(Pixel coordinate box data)
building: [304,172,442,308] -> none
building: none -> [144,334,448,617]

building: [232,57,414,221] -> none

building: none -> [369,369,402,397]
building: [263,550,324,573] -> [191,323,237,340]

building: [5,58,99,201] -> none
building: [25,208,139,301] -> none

---

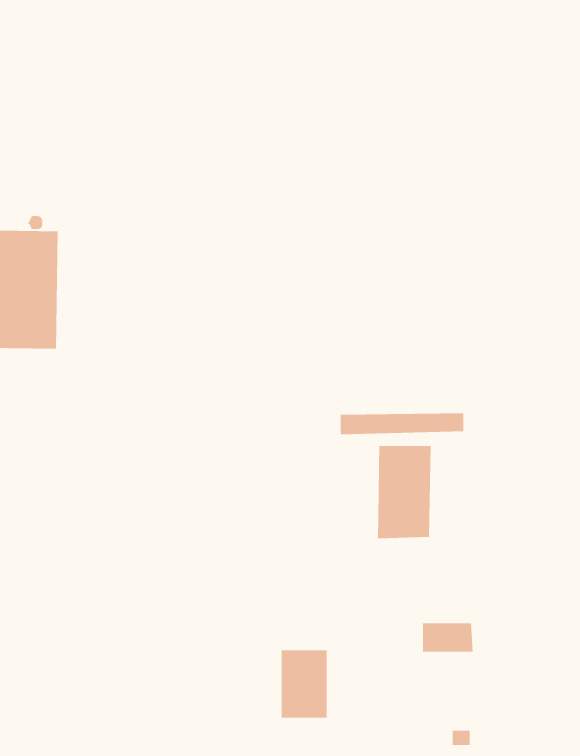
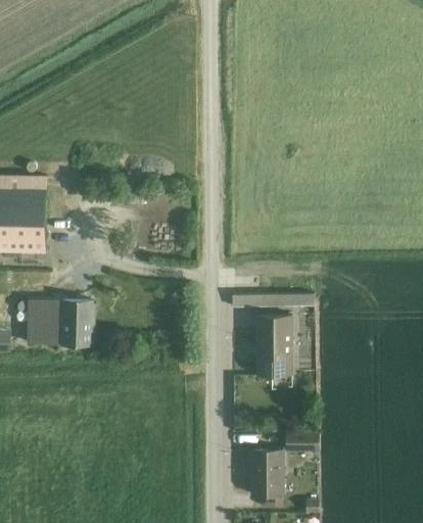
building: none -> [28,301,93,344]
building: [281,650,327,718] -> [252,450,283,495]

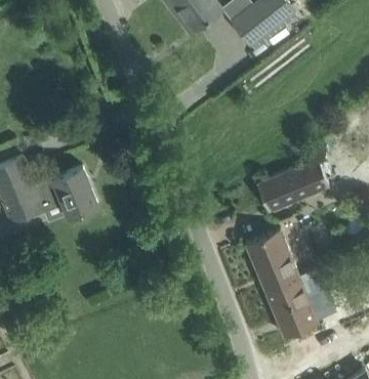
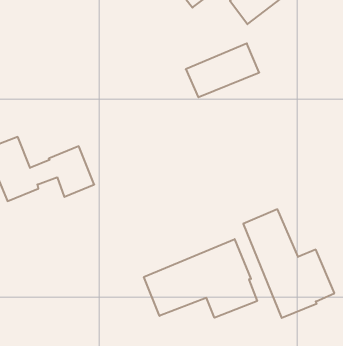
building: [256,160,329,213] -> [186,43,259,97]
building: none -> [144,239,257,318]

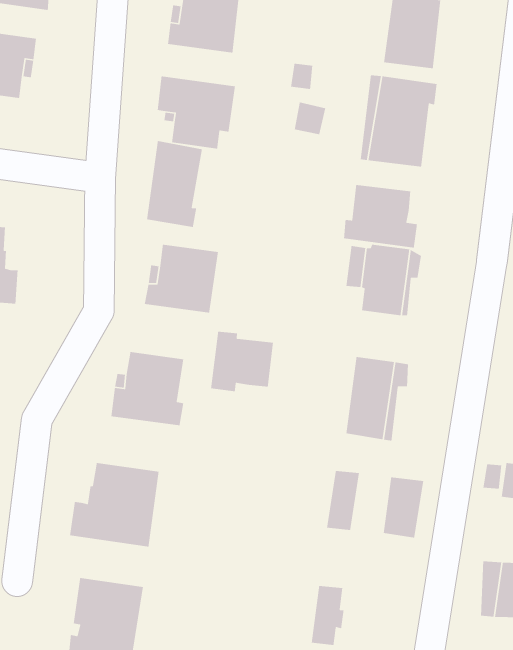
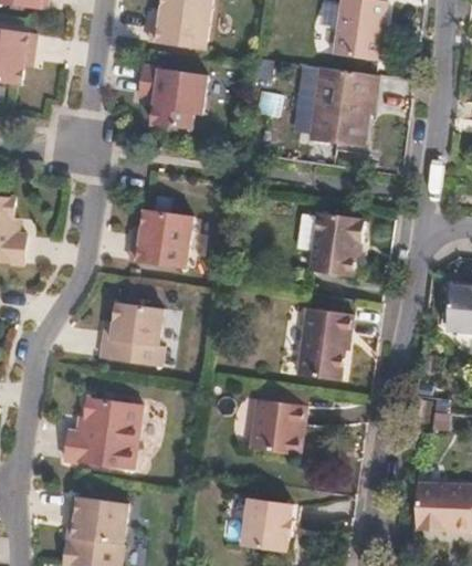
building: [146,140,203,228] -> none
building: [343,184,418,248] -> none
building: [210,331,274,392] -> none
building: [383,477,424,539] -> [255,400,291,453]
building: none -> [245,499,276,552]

What is required » Could you set down, exactly as written, the lines above between the one holding "building: [263,550,324,573] ->" and the one holding "building: [25,208,139,301] -> none", inclusive, and nothing more?

Written response »
building: [263,550,324,573] -> [191,323,237,340]

building: [5,58,99,201] -> none
building: [25,208,139,301] -> none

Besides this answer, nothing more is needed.